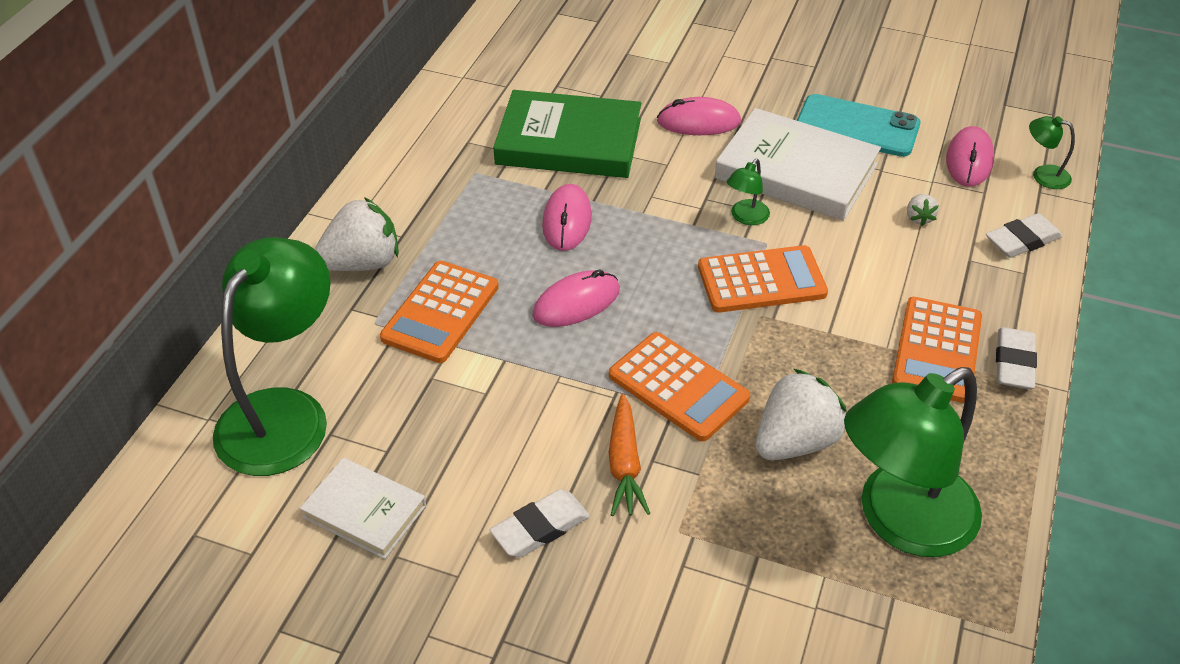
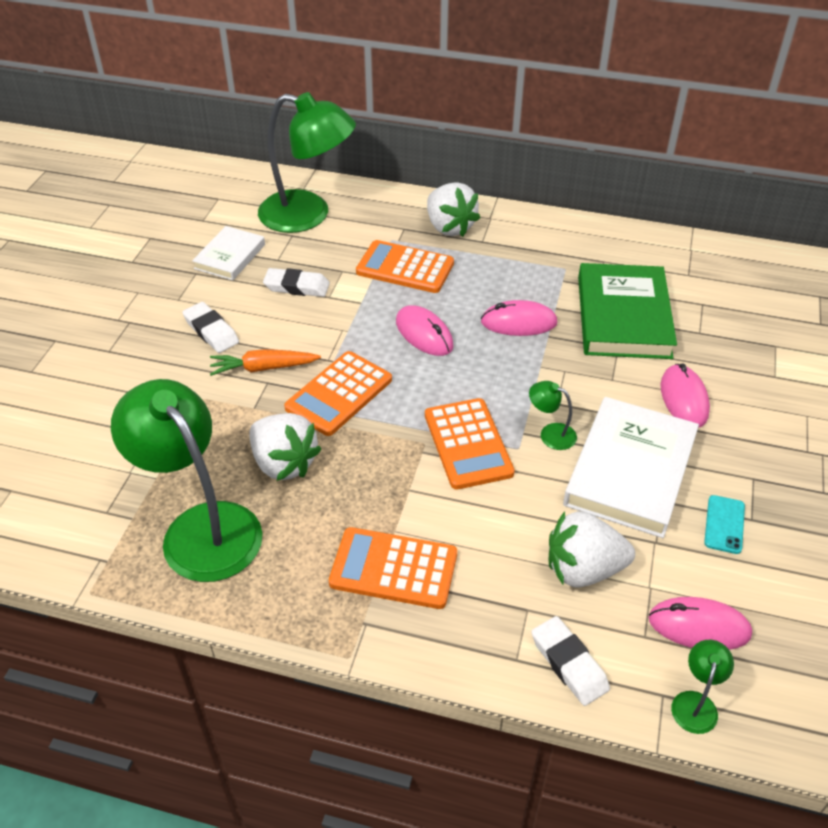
camera: 85 degrees right, 0 degrees up
(857, 126) = (724, 524): turquoise phone -> turquoise phone, size x0.52
(919, 218) = (583, 569): white strawberry -> white strawberry, size x2.23
(1014, 363) = (382, 631): white eraser -> white eraser (297, 287)

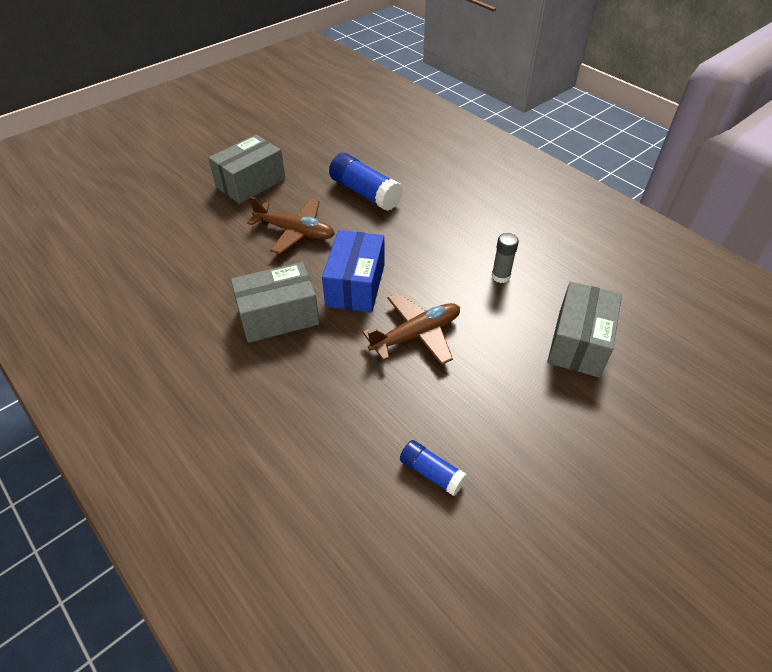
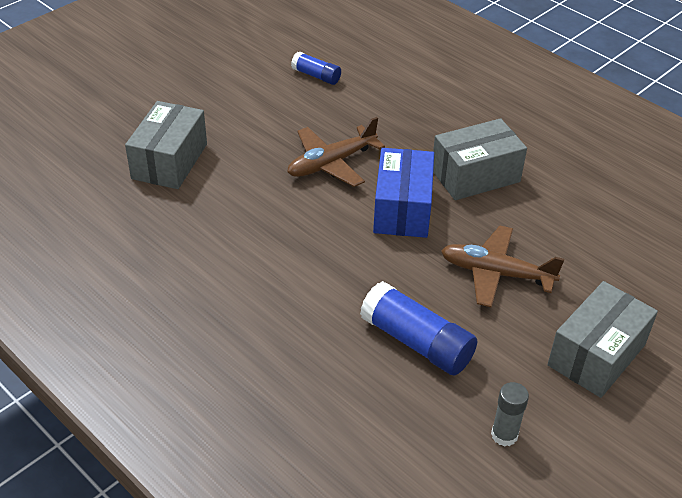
camera: 175 degrees right, 5 degrees down
(500, 276) = (235, 224): grey glue stick -> grey glue stick (504, 435)

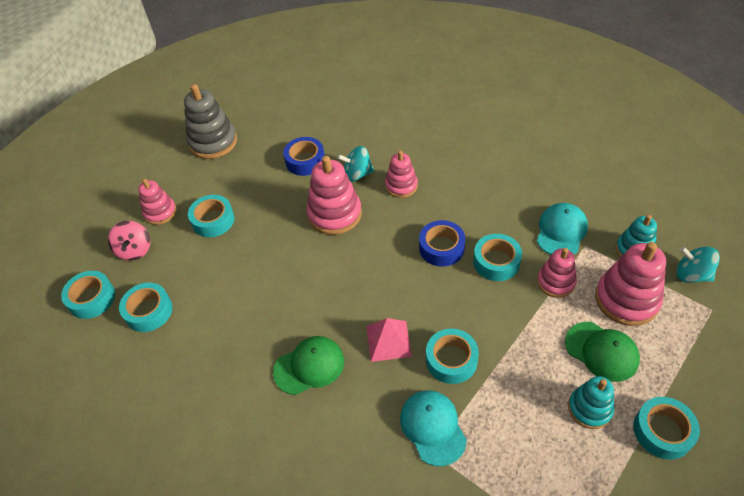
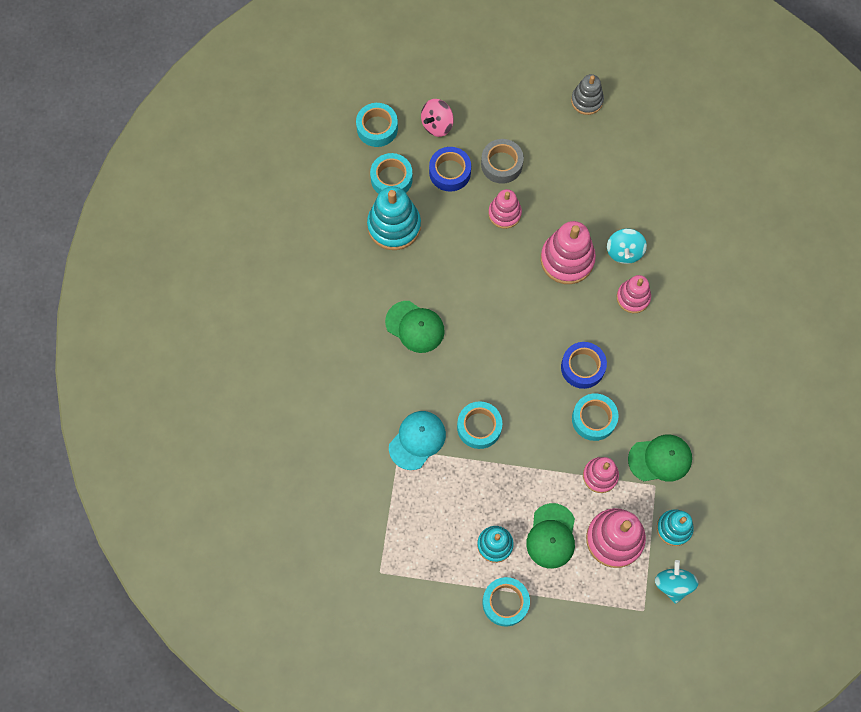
camera: 55 degrees right, 20 degrees up
(160, 212) = (484, 115): pink stacking toy -> pink stacking toy (504, 213)
(195, 332) = (394, 226): none -> turquoise stacking toy
(213, 142) = (587, 101): grey stacking toy -> grey stacking toy, size x0.62
(213, 220) = (501, 164): turquoise tape -> grey tape
(305, 161) = (613, 197): blue tape -> blue tape (450, 172)
(357, 174) = (624, 252): turquoise spinning top -> turquoise spinning top turned 135 degrees counterclockwise
(388, 341) = (469, 372): pink pyramid -> none
(561, 231) = (660, 459): turquoise cap -> green cap

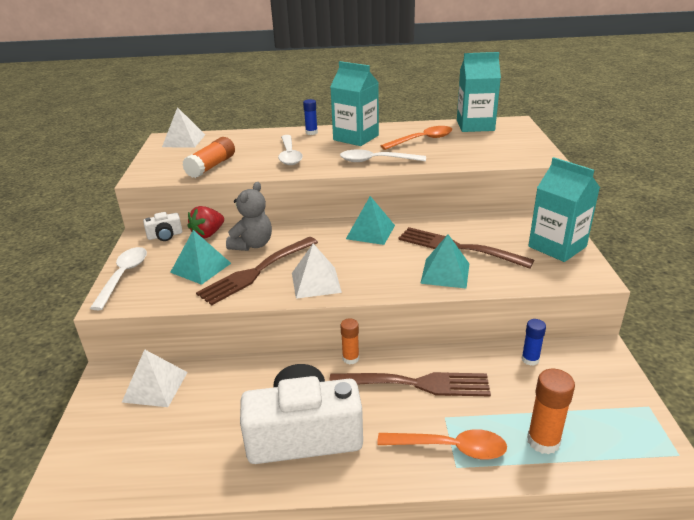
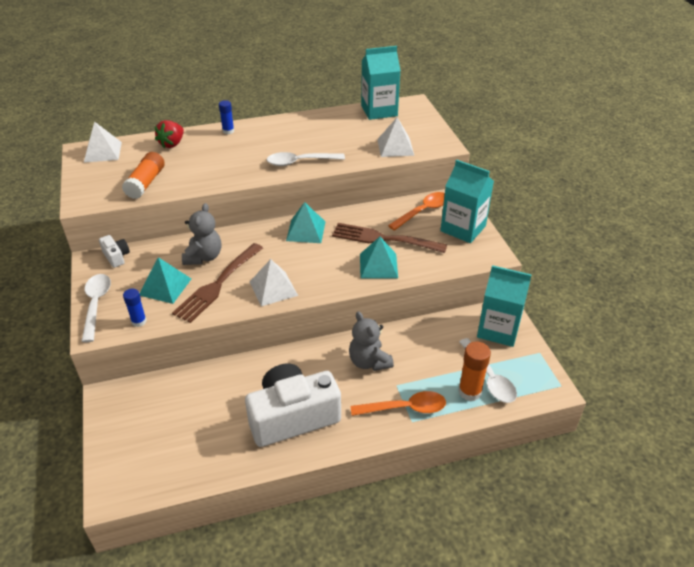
camera: 15 degrees left, 10 degrees up
(155, 387) = (154, 398): white pyramid -> white pyramid (395, 147)
(165, 235) = (116, 256): white camera -> white camera turned 90 degrees counterclockwise
(208, 234) = (157, 250): red strawberry -> red strawberry (172, 144)
(289, 155) = (217, 162): white spoon -> white spoon (489, 377)
(350, 358) = (312, 348): orange glue stick -> none
(356, 138) = (273, 134): turquoise carton -> turquoise carton (498, 329)
(416, 384) = (369, 362): brown fork -> grey teddy bear
(422, 140) = (335, 133): orange spoon -> orange spoon (423, 211)
(530, 359) = (452, 327): blue glue stick -> blue glue stick (139, 321)

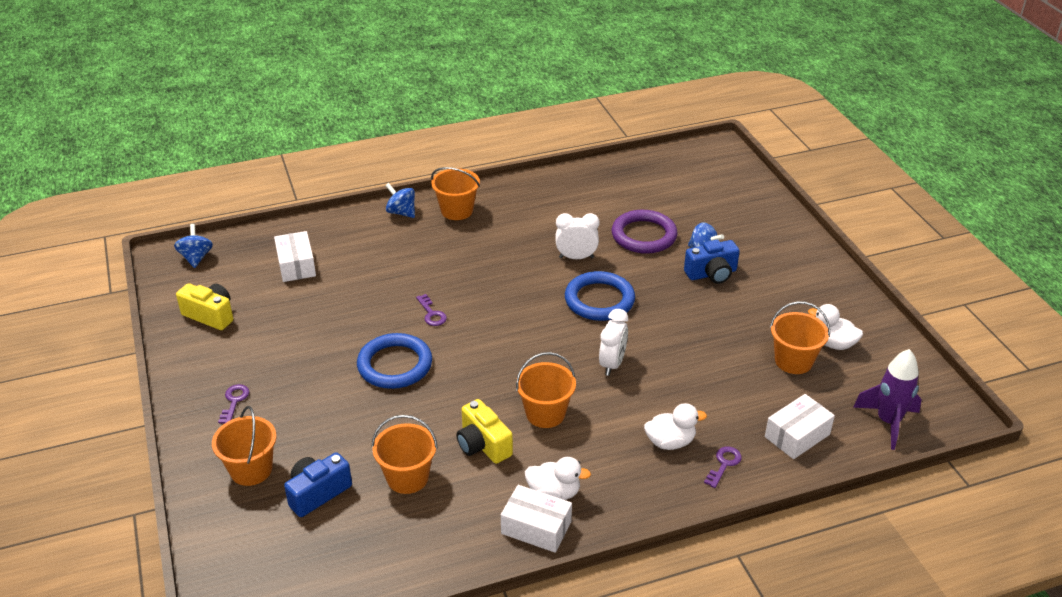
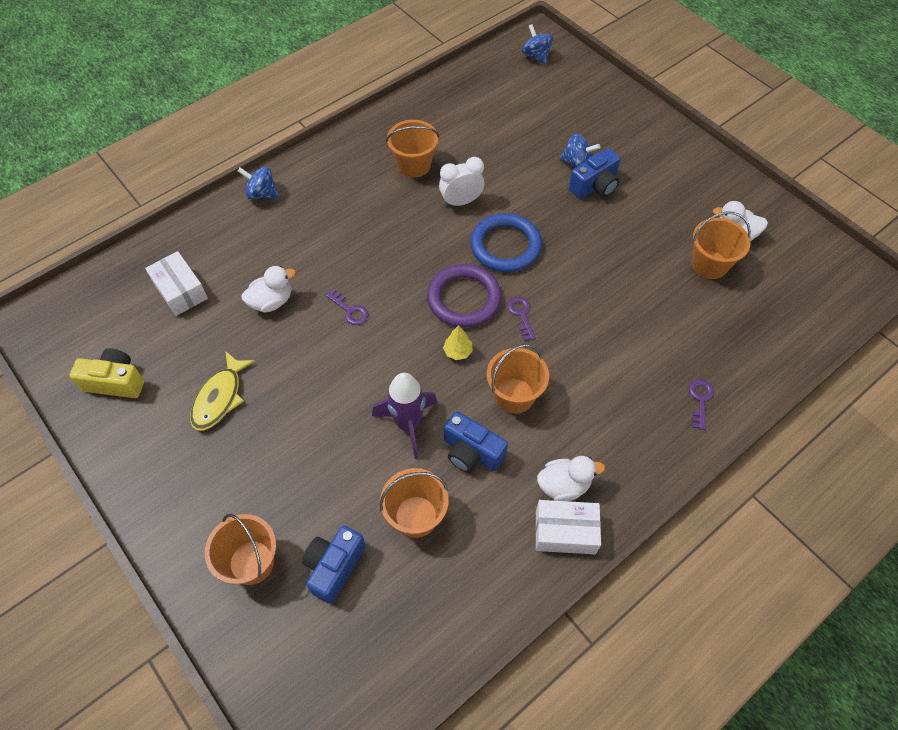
camera: 20 degrees left, 20 degrees up
(196, 258) = (64, 312): blue spinning top -> blue spinning top (536, 56)
(234, 401) = (193, 483): purple key -> purple key (521, 315)
(288, 348) = (220, 397): none -> yellow fish
(395, 365) = (341, 384): blue ring -> none
(457, 210) = (318, 176): orange bucket -> orange bucket (414, 165)
(483, 445) = (471, 452): yellow camera -> blue camera
(511, 368) = (458, 352): none -> yellow tree
(612, 364) = (550, 318): white clock -> none
(644, 235) = (513, 158): purple ring -> purple ring (464, 299)
(670, 442) = (642, 391): white duck -> white duck (271, 301)
(797, 435) = (748, 347): white box -> none
(888, 422) = (816, 307): purple rocket -> purple rocket (408, 424)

[Description of the task]
Write the line containing "(644, 235) = (513, 158): purple" and all the lines after it out again, word for word, through the end of the material, and nothing besides.

[Task solution]
(644, 235) = (513, 158): purple ring -> purple ring (464, 299)
(670, 442) = (642, 391): white duck -> white duck (271, 301)
(797, 435) = (748, 347): white box -> none
(888, 422) = (816, 307): purple rocket -> purple rocket (408, 424)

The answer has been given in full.